Before-and-after object listings:
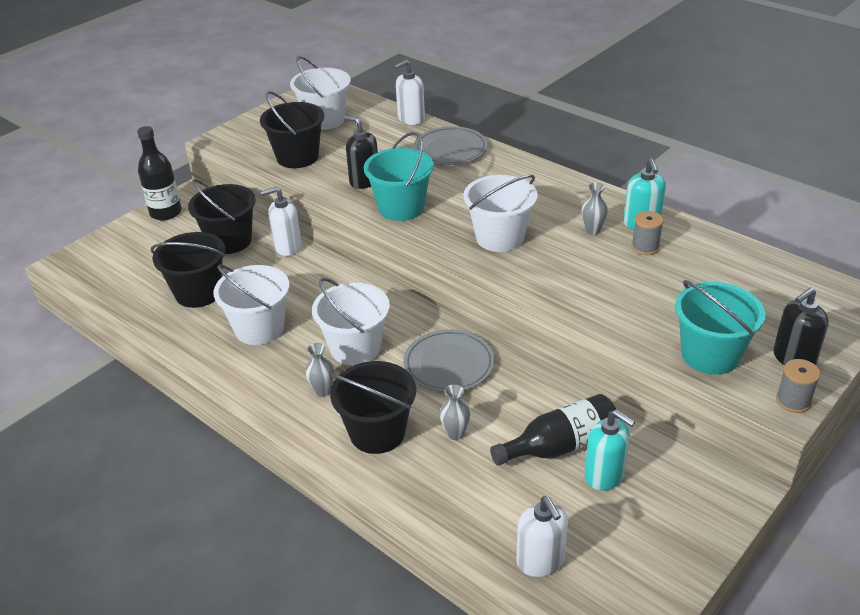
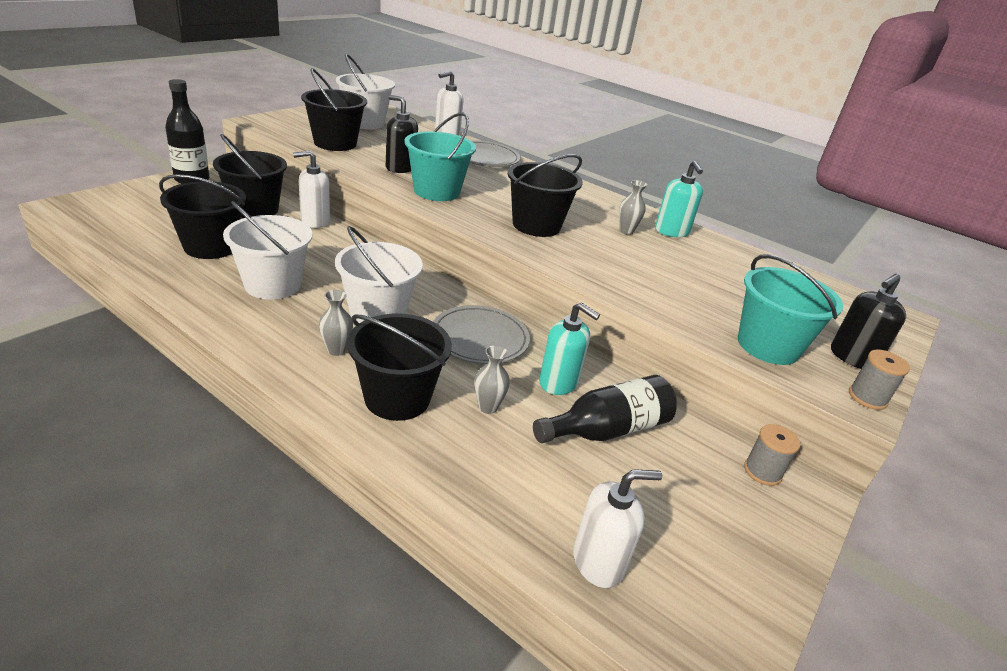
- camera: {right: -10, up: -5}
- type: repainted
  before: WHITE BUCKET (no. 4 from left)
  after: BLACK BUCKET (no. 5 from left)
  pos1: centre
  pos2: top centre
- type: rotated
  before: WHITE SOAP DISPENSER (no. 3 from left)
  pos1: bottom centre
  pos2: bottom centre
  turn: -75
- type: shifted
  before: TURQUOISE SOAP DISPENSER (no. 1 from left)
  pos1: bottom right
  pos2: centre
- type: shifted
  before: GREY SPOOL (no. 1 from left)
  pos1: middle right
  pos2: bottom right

The problem
Determine how many lines of the records above hold the word "SOAP" and give the number with nothing added.

Result below
2